____ Records for this task

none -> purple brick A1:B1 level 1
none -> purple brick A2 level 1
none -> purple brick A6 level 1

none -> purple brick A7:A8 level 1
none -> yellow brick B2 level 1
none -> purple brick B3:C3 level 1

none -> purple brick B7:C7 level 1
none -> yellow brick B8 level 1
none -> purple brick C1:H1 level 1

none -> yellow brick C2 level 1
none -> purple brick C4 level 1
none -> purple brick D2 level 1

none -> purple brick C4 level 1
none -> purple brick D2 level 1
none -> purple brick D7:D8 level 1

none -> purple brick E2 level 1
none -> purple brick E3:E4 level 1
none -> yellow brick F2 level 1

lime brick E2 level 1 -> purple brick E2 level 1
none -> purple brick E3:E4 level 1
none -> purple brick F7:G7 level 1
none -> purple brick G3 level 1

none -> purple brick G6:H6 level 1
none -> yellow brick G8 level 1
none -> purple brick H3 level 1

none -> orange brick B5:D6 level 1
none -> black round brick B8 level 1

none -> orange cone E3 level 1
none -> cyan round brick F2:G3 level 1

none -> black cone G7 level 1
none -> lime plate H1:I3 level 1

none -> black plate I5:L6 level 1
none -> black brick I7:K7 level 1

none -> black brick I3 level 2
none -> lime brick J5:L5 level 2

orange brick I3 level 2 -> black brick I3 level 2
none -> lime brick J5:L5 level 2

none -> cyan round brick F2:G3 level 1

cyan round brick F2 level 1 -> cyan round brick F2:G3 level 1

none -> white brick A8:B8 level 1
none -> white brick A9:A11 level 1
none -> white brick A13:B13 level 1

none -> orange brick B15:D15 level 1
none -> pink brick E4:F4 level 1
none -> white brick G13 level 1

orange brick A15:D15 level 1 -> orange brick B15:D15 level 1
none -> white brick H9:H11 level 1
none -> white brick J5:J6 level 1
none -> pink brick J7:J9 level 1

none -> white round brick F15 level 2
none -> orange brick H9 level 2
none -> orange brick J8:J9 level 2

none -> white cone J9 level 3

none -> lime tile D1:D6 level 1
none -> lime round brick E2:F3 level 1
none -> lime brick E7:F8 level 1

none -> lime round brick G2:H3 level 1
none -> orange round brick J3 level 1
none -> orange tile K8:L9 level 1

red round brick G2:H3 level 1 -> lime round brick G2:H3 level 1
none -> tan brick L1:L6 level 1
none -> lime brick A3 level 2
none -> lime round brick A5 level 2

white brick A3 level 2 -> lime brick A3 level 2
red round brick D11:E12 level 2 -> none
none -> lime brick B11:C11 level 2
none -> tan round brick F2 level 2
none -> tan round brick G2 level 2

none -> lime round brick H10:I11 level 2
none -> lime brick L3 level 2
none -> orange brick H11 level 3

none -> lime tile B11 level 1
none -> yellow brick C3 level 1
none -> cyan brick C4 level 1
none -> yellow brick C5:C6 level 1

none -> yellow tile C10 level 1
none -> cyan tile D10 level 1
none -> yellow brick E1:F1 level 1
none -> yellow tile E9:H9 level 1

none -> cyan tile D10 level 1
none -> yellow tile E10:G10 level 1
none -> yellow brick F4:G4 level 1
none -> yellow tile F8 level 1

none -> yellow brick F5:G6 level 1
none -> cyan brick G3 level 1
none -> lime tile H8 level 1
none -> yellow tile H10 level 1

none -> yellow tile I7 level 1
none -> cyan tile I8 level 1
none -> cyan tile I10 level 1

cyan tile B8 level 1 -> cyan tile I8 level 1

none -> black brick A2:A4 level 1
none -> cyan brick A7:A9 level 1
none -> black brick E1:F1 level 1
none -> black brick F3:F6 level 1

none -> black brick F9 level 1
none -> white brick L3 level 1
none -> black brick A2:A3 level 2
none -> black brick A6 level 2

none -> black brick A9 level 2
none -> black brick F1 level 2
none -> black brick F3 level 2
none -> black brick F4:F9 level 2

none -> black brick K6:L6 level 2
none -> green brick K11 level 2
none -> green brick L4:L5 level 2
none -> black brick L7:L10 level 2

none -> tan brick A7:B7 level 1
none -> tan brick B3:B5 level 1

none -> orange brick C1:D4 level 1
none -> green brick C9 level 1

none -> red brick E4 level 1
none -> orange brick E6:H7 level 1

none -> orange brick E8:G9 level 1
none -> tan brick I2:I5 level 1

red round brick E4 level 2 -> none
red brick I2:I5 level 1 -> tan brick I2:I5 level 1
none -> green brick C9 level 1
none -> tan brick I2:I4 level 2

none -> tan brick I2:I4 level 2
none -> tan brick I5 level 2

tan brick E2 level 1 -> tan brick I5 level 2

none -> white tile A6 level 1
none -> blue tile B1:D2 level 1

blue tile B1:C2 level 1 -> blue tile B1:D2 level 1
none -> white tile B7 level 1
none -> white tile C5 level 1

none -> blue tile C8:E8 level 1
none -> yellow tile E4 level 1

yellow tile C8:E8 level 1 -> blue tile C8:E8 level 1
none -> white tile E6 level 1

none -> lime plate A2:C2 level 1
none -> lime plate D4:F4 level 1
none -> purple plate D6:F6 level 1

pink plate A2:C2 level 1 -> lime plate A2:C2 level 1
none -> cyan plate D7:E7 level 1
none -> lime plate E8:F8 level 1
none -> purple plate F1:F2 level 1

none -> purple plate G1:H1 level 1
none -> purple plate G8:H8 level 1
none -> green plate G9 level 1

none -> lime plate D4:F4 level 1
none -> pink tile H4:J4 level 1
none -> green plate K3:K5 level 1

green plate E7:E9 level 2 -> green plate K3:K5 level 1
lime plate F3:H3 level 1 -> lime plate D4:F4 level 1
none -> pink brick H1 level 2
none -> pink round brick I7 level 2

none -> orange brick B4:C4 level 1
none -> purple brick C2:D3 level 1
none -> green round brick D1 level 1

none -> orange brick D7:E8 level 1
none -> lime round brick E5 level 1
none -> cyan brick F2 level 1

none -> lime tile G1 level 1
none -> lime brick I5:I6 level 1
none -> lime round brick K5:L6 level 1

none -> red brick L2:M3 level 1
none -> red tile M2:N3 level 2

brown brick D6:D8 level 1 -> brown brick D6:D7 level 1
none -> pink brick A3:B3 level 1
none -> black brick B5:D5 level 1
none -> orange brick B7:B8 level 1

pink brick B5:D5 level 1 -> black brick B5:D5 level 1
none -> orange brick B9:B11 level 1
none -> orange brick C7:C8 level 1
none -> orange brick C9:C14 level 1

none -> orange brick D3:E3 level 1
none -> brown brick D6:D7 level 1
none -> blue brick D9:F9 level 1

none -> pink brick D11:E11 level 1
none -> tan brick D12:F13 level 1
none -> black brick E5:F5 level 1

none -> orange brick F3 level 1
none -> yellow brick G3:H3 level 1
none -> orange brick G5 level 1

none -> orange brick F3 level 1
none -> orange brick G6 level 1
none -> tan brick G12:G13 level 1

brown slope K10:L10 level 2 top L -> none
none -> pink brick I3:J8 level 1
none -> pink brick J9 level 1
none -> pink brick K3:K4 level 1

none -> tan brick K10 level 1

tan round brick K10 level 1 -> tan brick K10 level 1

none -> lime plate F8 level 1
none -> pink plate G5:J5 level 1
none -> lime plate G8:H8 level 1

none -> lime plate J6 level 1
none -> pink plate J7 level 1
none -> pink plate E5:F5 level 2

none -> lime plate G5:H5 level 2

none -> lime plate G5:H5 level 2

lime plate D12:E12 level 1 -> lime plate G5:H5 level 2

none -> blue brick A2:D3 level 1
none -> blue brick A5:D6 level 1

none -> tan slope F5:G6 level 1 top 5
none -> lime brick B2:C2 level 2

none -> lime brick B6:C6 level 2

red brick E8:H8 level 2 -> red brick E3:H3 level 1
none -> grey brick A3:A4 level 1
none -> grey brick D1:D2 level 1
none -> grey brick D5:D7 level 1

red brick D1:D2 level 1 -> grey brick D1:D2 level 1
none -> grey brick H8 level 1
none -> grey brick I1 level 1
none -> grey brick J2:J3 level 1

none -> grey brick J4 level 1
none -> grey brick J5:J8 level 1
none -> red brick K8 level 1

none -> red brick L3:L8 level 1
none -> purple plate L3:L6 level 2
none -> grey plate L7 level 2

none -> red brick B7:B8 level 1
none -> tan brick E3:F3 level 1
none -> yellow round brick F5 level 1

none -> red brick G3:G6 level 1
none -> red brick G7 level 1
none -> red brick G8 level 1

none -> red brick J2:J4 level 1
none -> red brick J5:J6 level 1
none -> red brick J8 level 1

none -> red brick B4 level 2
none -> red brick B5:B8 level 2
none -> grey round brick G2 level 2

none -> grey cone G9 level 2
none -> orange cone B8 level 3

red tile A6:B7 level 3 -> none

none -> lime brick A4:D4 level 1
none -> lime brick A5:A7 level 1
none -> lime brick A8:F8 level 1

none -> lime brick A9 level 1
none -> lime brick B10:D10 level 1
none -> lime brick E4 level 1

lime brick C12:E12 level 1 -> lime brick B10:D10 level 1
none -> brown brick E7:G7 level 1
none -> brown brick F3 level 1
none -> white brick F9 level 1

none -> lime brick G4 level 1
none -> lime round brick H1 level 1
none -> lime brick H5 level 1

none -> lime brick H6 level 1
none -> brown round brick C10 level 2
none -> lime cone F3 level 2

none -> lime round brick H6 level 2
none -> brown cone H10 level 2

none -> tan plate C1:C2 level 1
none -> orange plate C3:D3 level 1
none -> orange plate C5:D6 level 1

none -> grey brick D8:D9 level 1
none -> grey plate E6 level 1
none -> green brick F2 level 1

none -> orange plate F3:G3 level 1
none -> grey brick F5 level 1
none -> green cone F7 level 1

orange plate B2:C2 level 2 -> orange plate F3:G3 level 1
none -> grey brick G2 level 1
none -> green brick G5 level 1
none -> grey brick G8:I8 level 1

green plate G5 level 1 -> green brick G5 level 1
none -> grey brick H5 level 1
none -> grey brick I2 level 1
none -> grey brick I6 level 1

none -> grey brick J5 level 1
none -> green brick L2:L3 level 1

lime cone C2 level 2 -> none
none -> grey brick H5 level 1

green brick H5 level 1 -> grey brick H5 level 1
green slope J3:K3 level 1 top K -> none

________

Exercise details
What you return must be the lines above that run from the line with "none -> cyan brick A7:A9 level 1" to the line with "none -> orange brick E6:H7 level 1", inclusive, each copied exactly.

Answer to this exercise
none -> cyan brick A7:A9 level 1
none -> black brick E1:F1 level 1
none -> black brick F3:F6 level 1

none -> black brick F9 level 1
none -> white brick L3 level 1
none -> black brick A2:A3 level 2
none -> black brick A6 level 2

none -> black brick A9 level 2
none -> black brick F1 level 2
none -> black brick F3 level 2
none -> black brick F4:F9 level 2

none -> black brick K6:L6 level 2
none -> green brick K11 level 2
none -> green brick L4:L5 level 2
none -> black brick L7:L10 level 2

none -> tan brick A7:B7 level 1
none -> tan brick B3:B5 level 1

none -> orange brick C1:D4 level 1
none -> green brick C9 level 1

none -> red brick E4 level 1
none -> orange brick E6:H7 level 1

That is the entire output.